- The problem: A faithful copy of all the records is needed, with the pictures omitted.

++++ Materials provided ++++

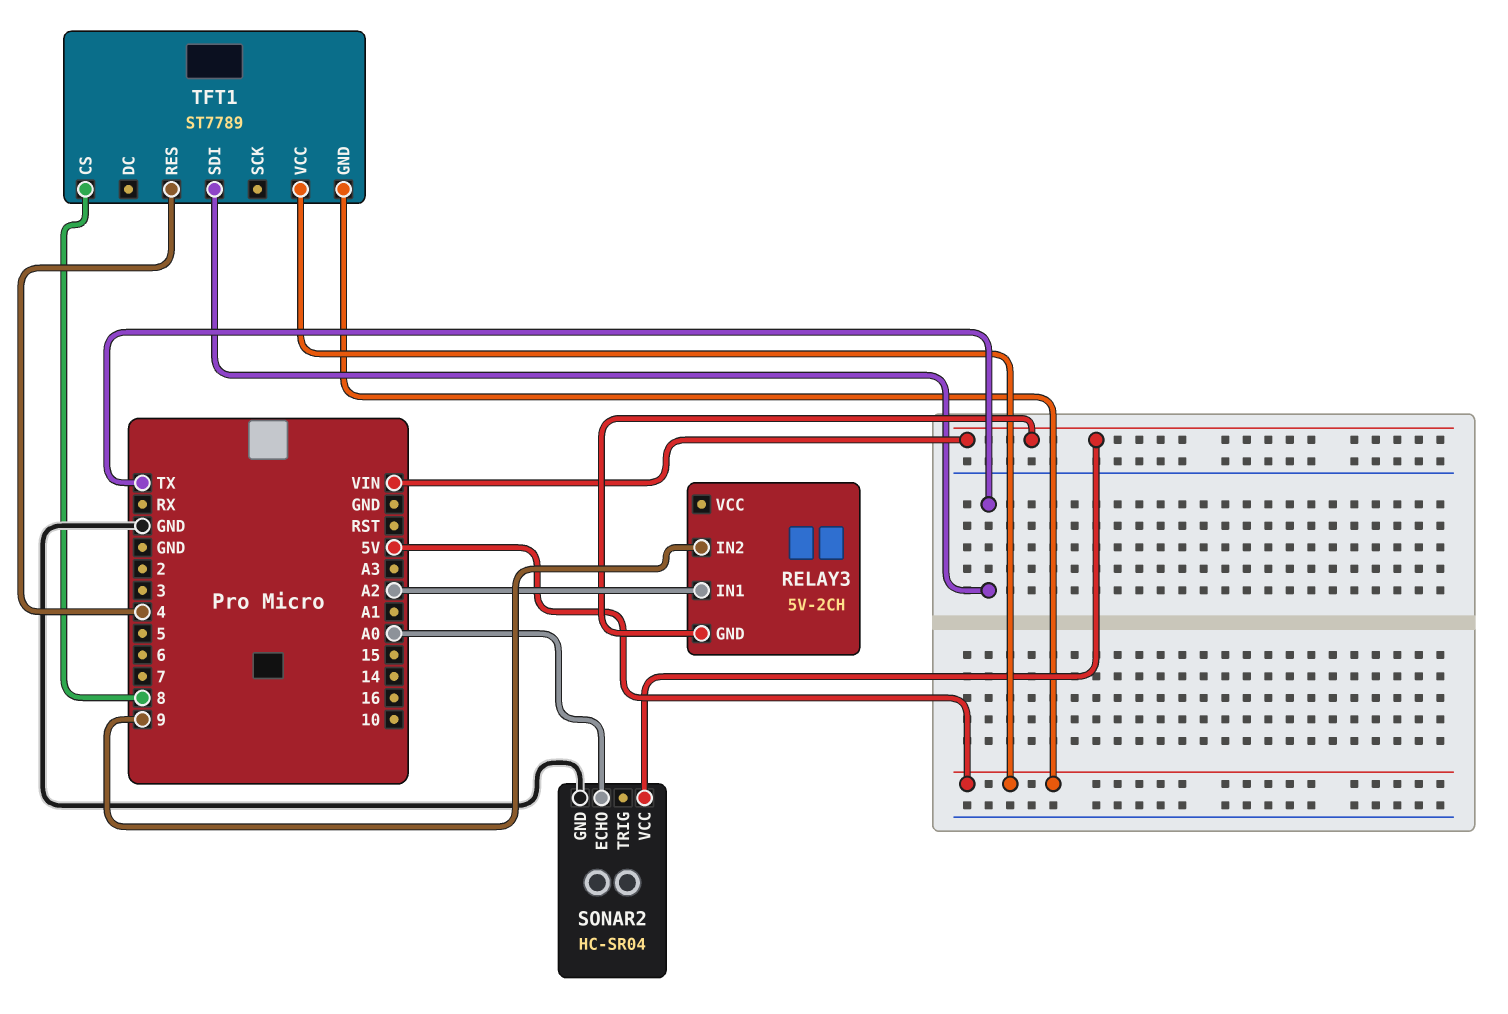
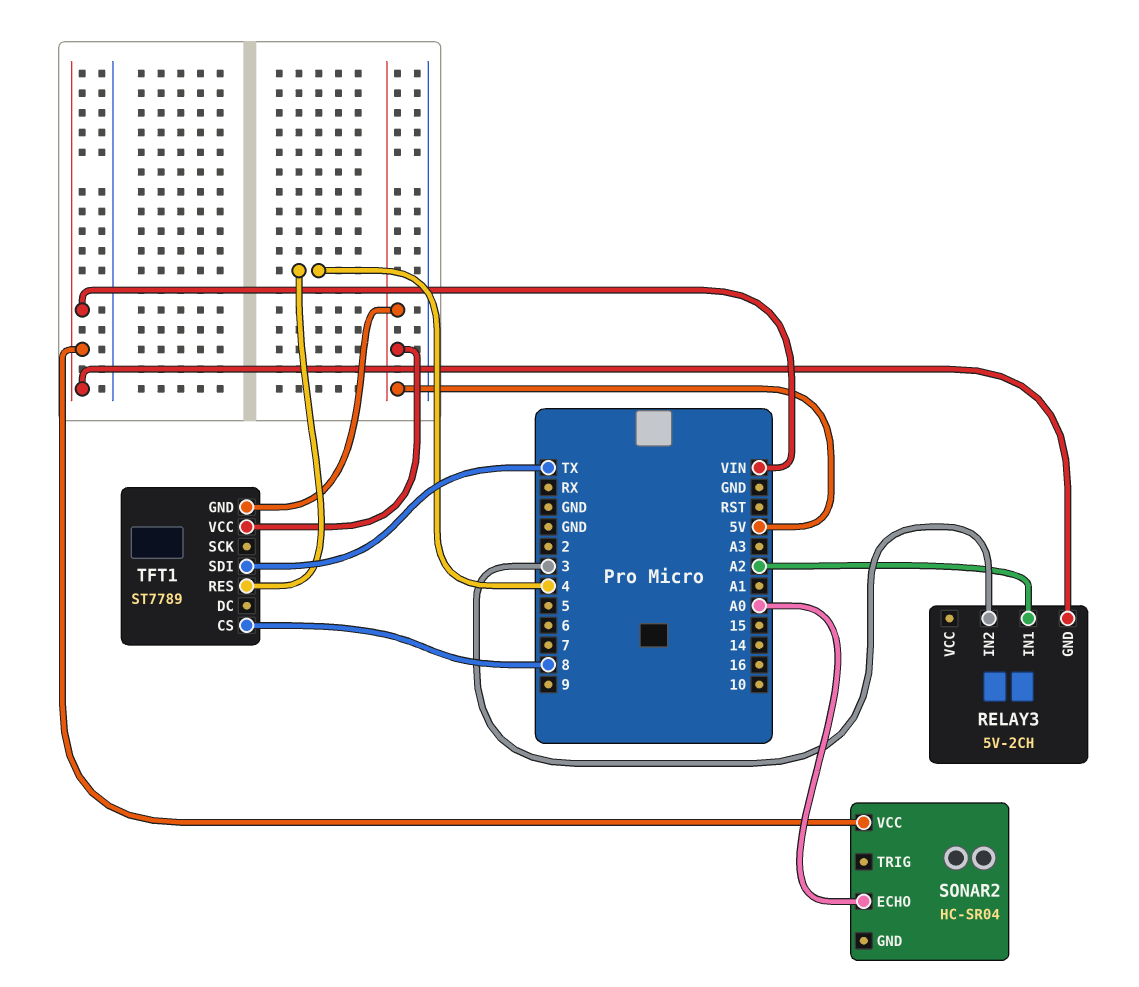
RELAY3 pin IN2: 9 -> 3
SONAR2 pin GND: GND -> none

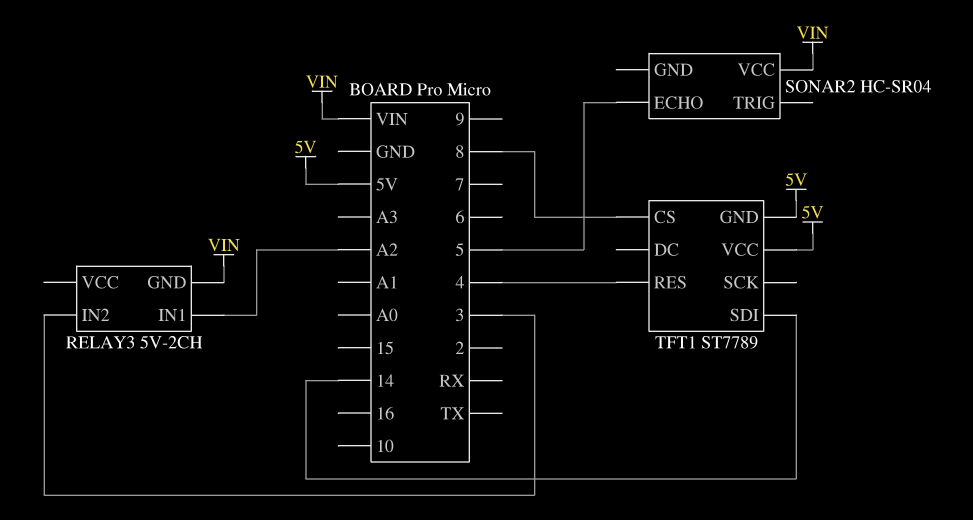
SONAR2 pin ECHO: A0 -> 5
TFT1 pin SDI: TX -> 14

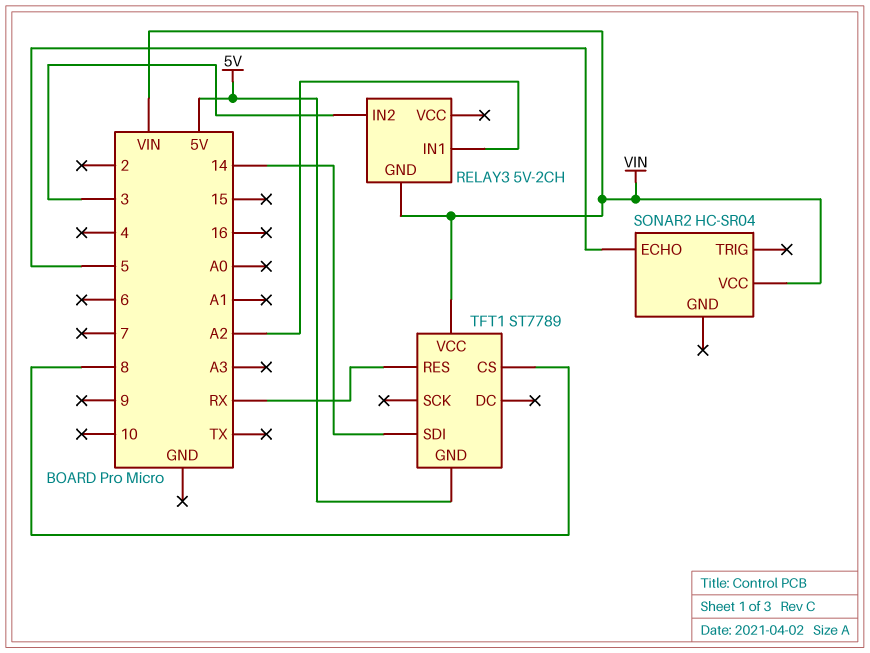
TFT1 pin RES: 4 -> RX
TFT1 pin VCC: 5V -> VIN

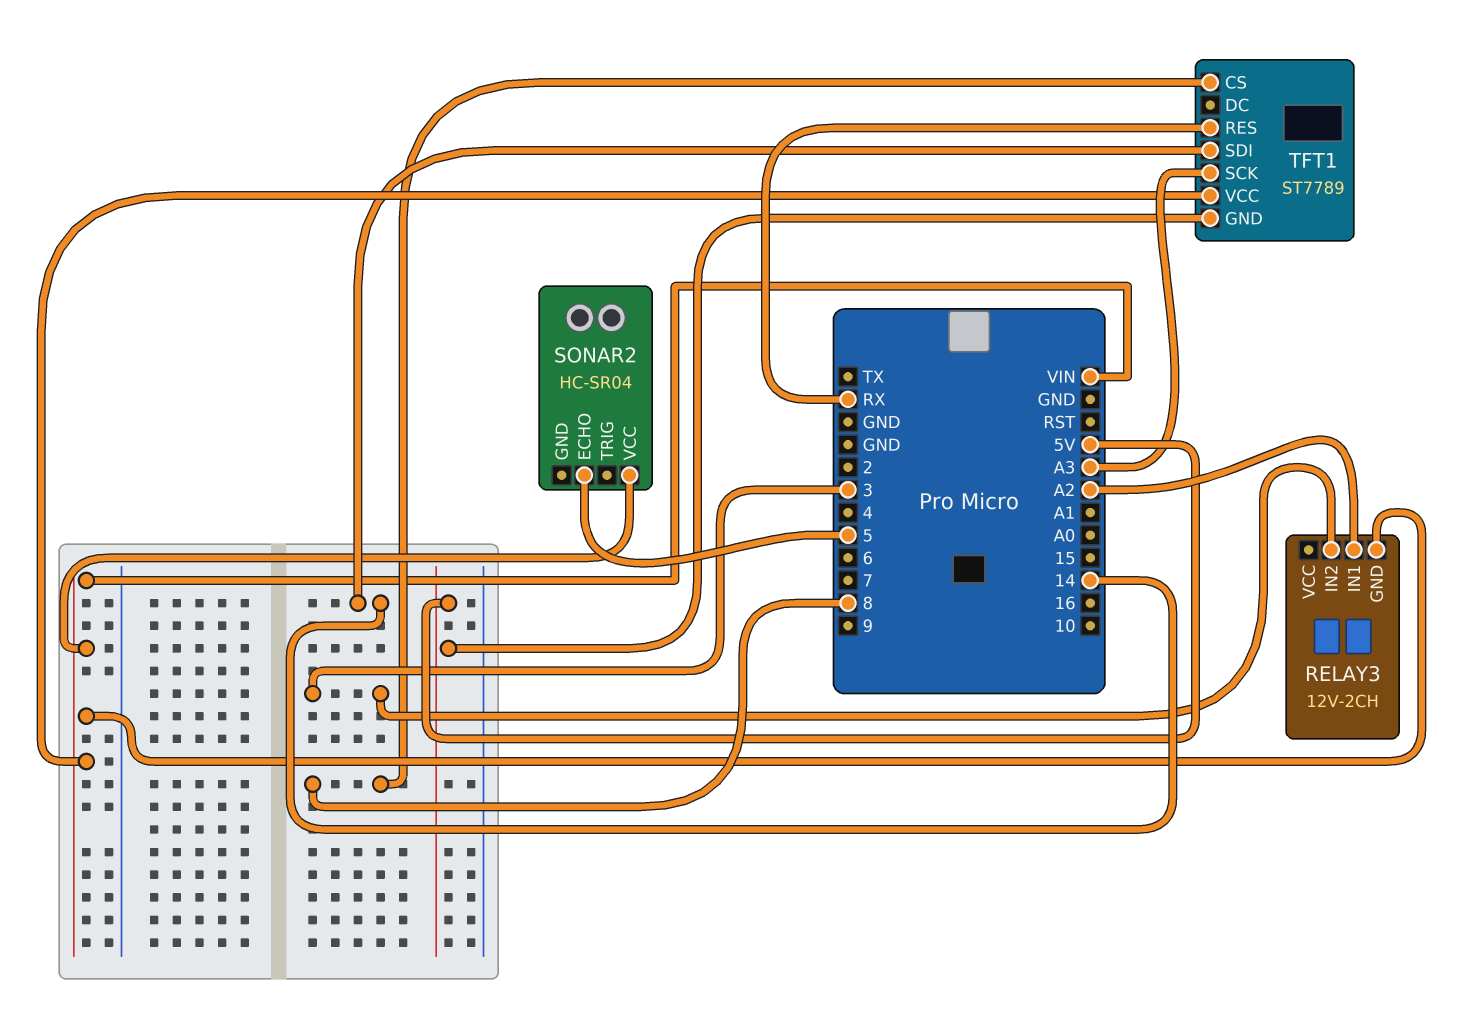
RELAY3: 5V-2CH -> 12V-2CH
TFT1 pin SCK: none -> A3

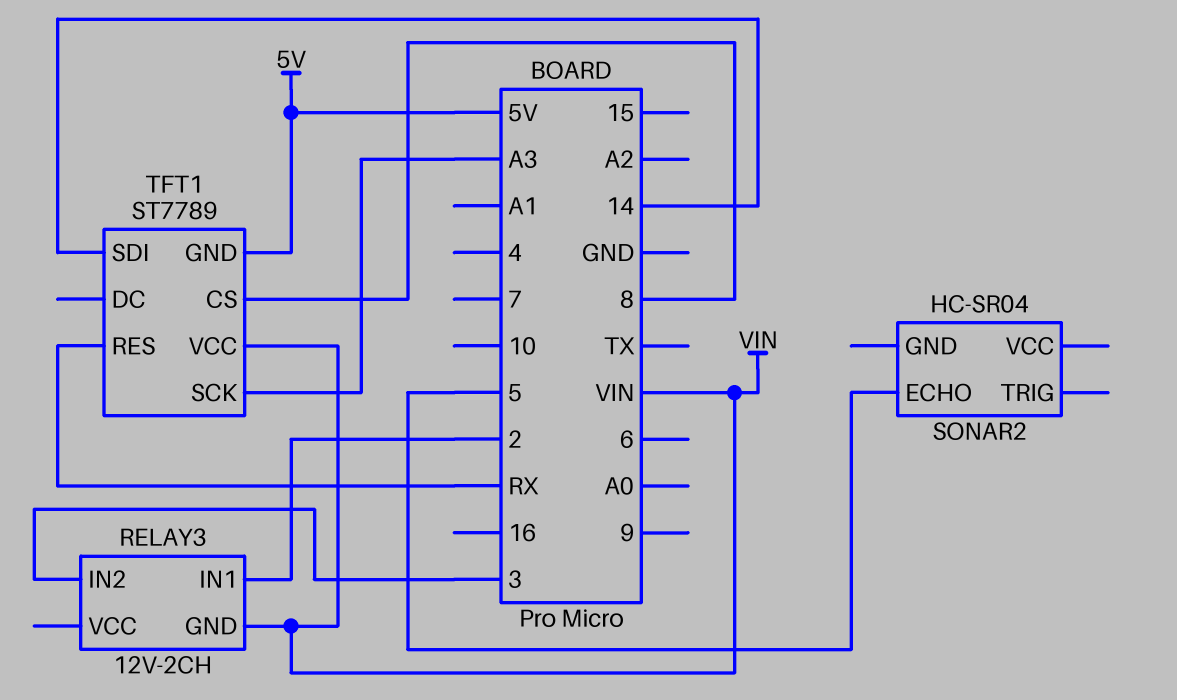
RELAY3 pin IN1: A2 -> 2
SONAR2 pin VCC: VIN -> none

++++

- Expected answer:
RELAY3 pin IN2: 9 -> 3
SONAR2 pin GND: GND -> none

SONAR2 pin ECHO: A0 -> 5
TFT1 pin SDI: TX -> 14

TFT1 pin RES: 4 -> RX
TFT1 pin VCC: 5V -> VIN

RELAY3: 5V-2CH -> 12V-2CH
TFT1 pin SCK: none -> A3

RELAY3 pin IN1: A2 -> 2
SONAR2 pin VCC: VIN -> none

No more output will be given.